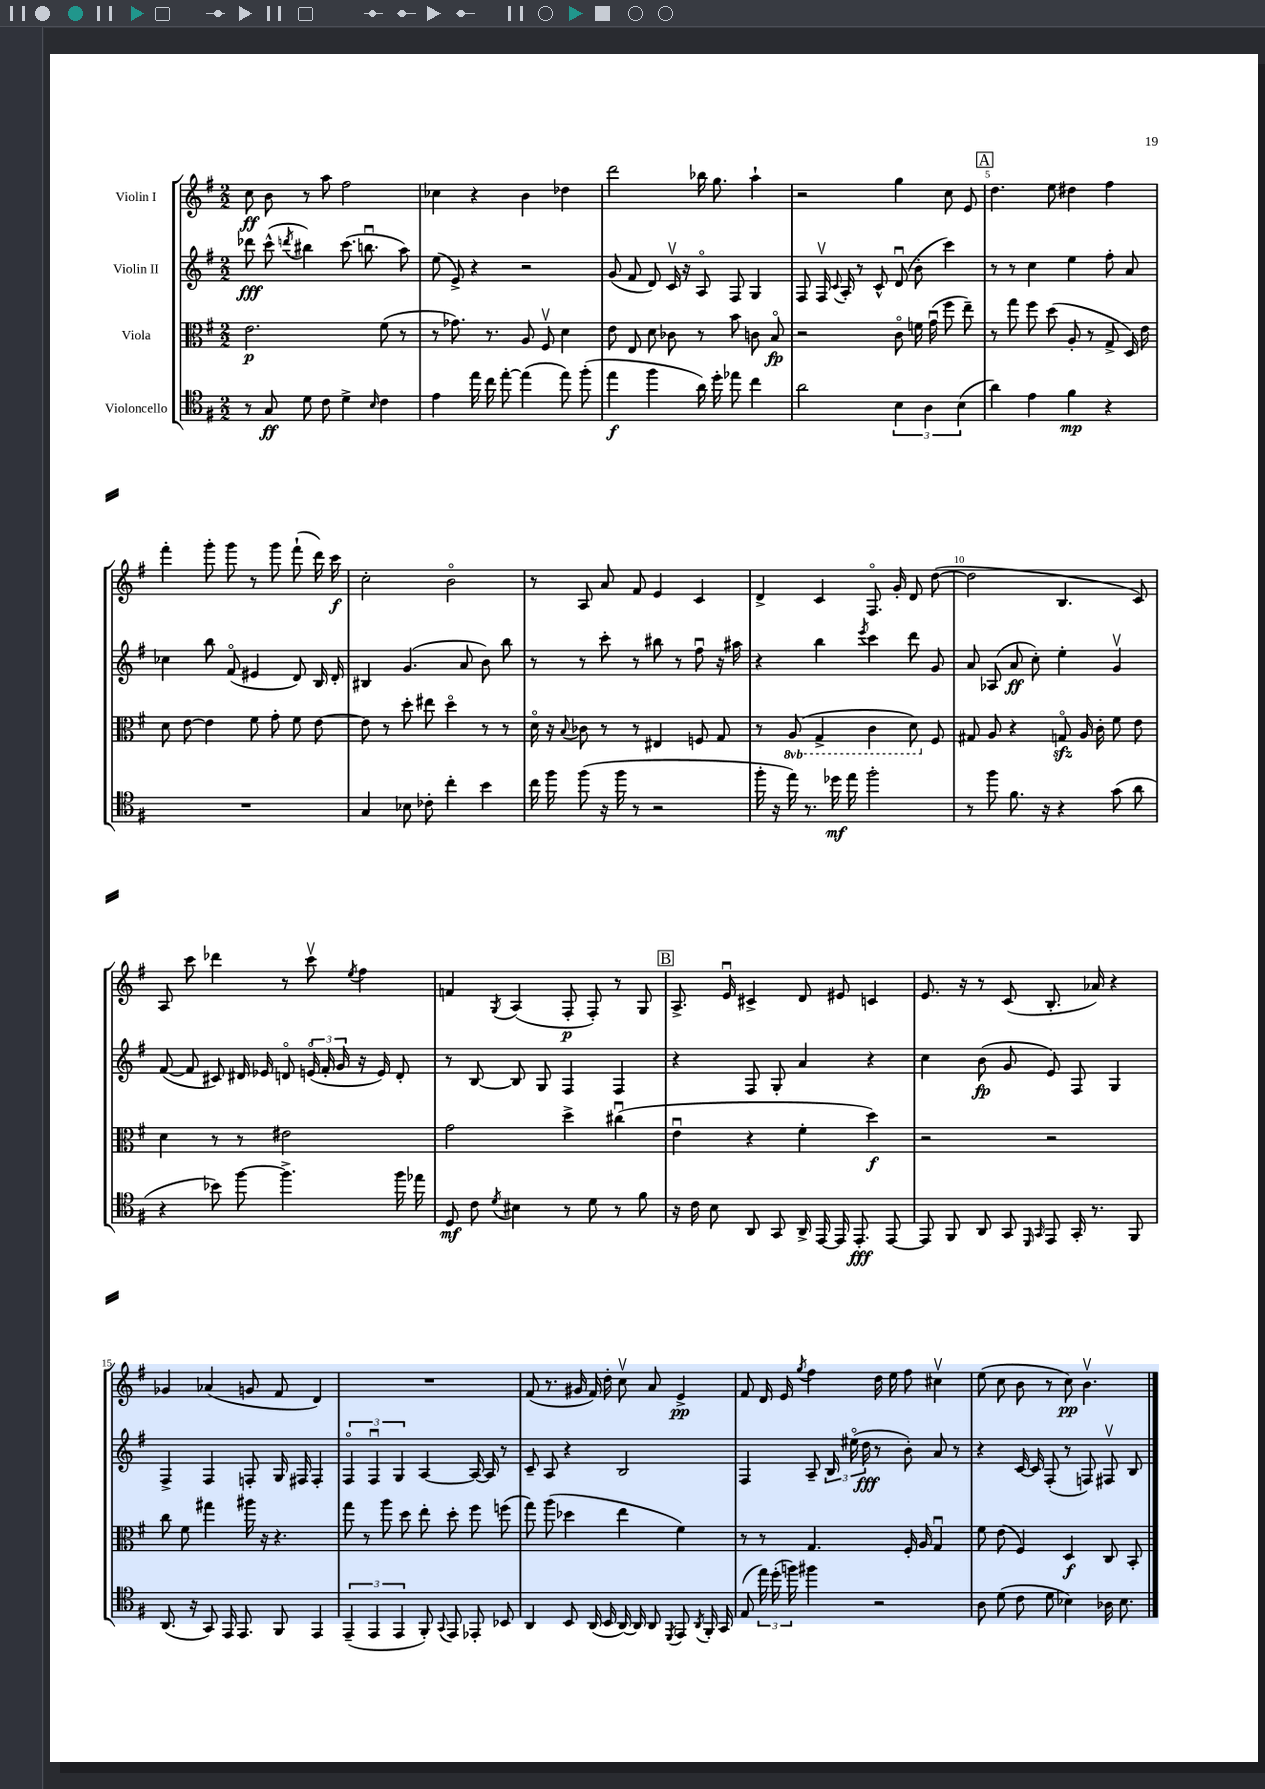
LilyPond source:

<<
\new StaffGroup <<
\new Staff = "s0" \with { instrumentName = "Violin I" } {
    \clef treble \key g \major \numericTimeSignature \time 2/2
    \autoBeamOff c''8\ff b'8 r8 a''8 fis''2 |
    ces''4 r4 b'4 des''4 |
    d'''2 bes''16 g''8. a''4-! |
    r2 g''4 c''8 e'8 |
    \mark \markup { \box "A" } d''4. e''8 dis''4 fis''4 |
    fis'''4-. g'''8-. g'''8 r8 g'''8 fis'''8-!( d'''16) c'''16\f |
    c''2-. b'2\flageolet |
    r8 a8 a'8 fis'8 e'4 c'4 |
    d'4-> c'4 fis8.\flageolet g'16-. d'8 d''8~( |
    d''2 b4. c'8) |
    a8 c'''8 des'''4 r8 c'''8\upbow \acciaccatura { e''8 } fis''4 |
    f'4 \acciaccatura { g8 } a4( fis8-.\p fis8-.) r8 g8 |
    \mark \markup { \box "B" } a8.-> e'16\downbow cis'4-> d'8 eis'8 c'4 |
    e'8. r16 r8 c'8( b8.-. aes'16) r4 |
    ges'4 aes'4( g'8 fis'8 d'4) |
    R1 |
    fis'8( r8. gis'16 fis'16) d''16-. c''8\upbow a'8 e'4->\pp |
    fis'8 d'16 e'16 \acciaccatura { g''8 } fis''4 d''16 e''16 fis''8 cis''4\upbow |
    e''8( c''8 b'8 r8 c''8\pp) b'4.\upbow \bar "|." |
}
\new Staff = "s1" \with { instrumentName = "Violin II" } {
    \clef treble \key g \major \numericTimeSignature \time 2/2
    \autoBeamOff des'''8\fff c'''8-^( \acciaccatura { d'''8 } bis''4) c'''8.( b''8.\downbow a''8) |
    e''8( e'8->) r4 r2 |
    g'8( fis'8 d'8) c'16\upbow r16 a8\flageolet fis8 g4 |
    fis8 fis16\upbow \appoggiatura { c'8 } a16-. r8 c'8-^ d'8\downbow( b'8-. c'''4) |
    \mark \markup { \box "A" } r8 r8 c''4 e''4 fis''8-. a'8 |
    ces''4 b''8 fis'8\flageolet( eis'4 d'8) b16 d'16-. |
    bis4 g'4.( a'8 b'8) b''8 |
    r8 r8 c'''8-. r8 bis''8 r8 fis''8\downbow r16 ais''16 |
    r4 b''4 \acciaccatura { e'''8 } c'''4 d'''8 g'8 |
    a'8 aes8( a'8\ff c''8-.) e''4-. g'4\upbow |
    fis'8~( fis'8 cis'8) dis'16 ees'16 d'8\flageolet \tuplet 3/2 { e'16\flageolet( fis'16-. g'16 } r16 e'16) d'8-. |
    r8 b8~ b8 g8 fis4 fis4 |
    \mark \markup { \box "B" } r4 fis8 g8-. a'4 r4 |
    c''4 b'8\fp( g'8 e'8) fis8 g4 |
    fis4-> fis4 f8-. g16 fis16 fis4-. |
    \tuplet 3/2 { fis4\flageolet fis4\downbow g4 } a4~ a16~ a16 r8 |
    c'8-- a8 r4 b2 |
    fis4 a8-- \tuplet 3/2 { b16 eis''16\flageolet( d''16\fff } r8 b'8-.) a'8 r8 |
    r4 c'16~ c'16 fis8-.( r8 f8) fis8\upbow b8 \bar "|." |
}
\new Staff = "s2" \with { instrumentName = "Viola" } {
    \clef alto \key g \major \numericTimeSignature \time 2/2 \set Staff.ottavationMarkups = #ottavation-simple-ordinals
    \autoBeamOff e'2.\p fis'8( r8 |
    r8 ges'8.) r8. a8 fis8\upbow d'4 |
    e'8 e8 d'8 ces'8 r8 b'8 c'8 b8\flageolet\fp |
    r2 c'8\flageolet f'16 g'16\downbow( fis''8 e''8--) |
    \mark \markup { \box "A" } r8 g''8 fis''8 d''8( a8-. r8 g8-> d16) e'16 |
    d'8 e'8~ e'4 fis'8 g'8-. fis'8 e'8~ |
    e'8 r8 d''8-. eis''8 d''4\flageolet r8 r8 |
    d'16\flageolet r16 \appoggiatura { b8 } ces'8 r8 r8 eis4 f8 g8 |
    r8 \ottava #-1 a,8( g,4-> c4 d8) \ottava #0 fis8 |
    gis8 a8 r4 g8\flageolet\sfz a16 c'16-. fis'8 e'8 |
    d'4 r8 r8 eis'2 |
    g'2 d''4-> cis''4\downbow( |
    \mark \markup { \box "B" } e'4\downbow r4 fis'4-. d''4\f) |
    r2 r2 |
    c''8 fis'8 gis''4 ais''16 r16 r4. |
    g''8 r8 a''8 d''8 e''8-. d''8-. fis''8 f''8( |
    g''8) a''8( des''4 e''4 fis'4) |
    r8 r8 g4. fis16-. a16 g4\downbow |
    fis'8 e'8( fis4) d4\f c8 b,8-. \bar "|." |
}
\new Staff = "s3" \with { instrumentName = "Violoncello" } {
    \clef tenor \key g \major \numericTimeSignature \time 2/2
    \autoBeamOff r8 g8\ff d'8 c'8 d'4-> \grace { b16 } c'4 |
    e'4 e''16 c''16 e''8~-. e''4( e''8) fis''8-.( |
    e''4\f fis''4 a'16) d''16-. ees''8 c''4 |
    a'2 \tuplet 3/2 { b4 a4 b4( } |
    \mark \markup { \box "A" } a'4) e'4 fis'4\mp r4 |
    R1 |
    g4 bes8 ces'8-. c''4-. b'4 |
    c''16 fis''16 fis''8( r16 fis''16 r8 r2 |
    fis''16-. r16 e''16) r8. des''16\mf e''16 fis''2-. |
    r8 fis''8 fis'8. r16 r4 g'8( a'8 |
    r4 bes'8) fis''8~ fis''4.-> fis''16 ees''16 |
    d8\mf c'8 \acciaccatura { d'8 } bis4 r8 d'8 r8 fis'8 |
    \mark \markup { \box "B" } r16 c'16 b8 a,8 g,8 a,16-> e,16~ e,16 e,8.-.\fff e,8~ |
    e,8 fis,8 a,8 g,8 \grace { d,16 g,16 } e,8 g,16-. r8. fis,8 |
    a,8.( r16 g,8) e,16 e,8. fis,8 e,4 |
    \tuplet 3/2 { e,4--( e,4 e,4 } fis,8-.) \appoggiatura { g,8 } e,8 ees,8-. bes,8 |
    a,4 b,8 a,16( b,16 a,16~) a,16 a,8 \acciaccatura { d,8 } e,8 \acciaccatura { a,8 } fis,16-. g,16 |
    e8( \tuplet 3/2 { e''16) d''16-.( f''16) } fis''4 r2 |
    a8 d'8( c'8 d'8 bes4) aes16 bes8. \bar "|." |
}
>>
>>
\layout { \context { \Score \override BarNumber.break-visibility = ##(#f #t #t) barNumberVisibility = #(every-nth-bar-number-visible 5) } }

--

| TASK DESCRIPTION |
How many lines of the LilyPond source above contain the string "time"? Reply with the number alone.

| TASK SOLUTION |
4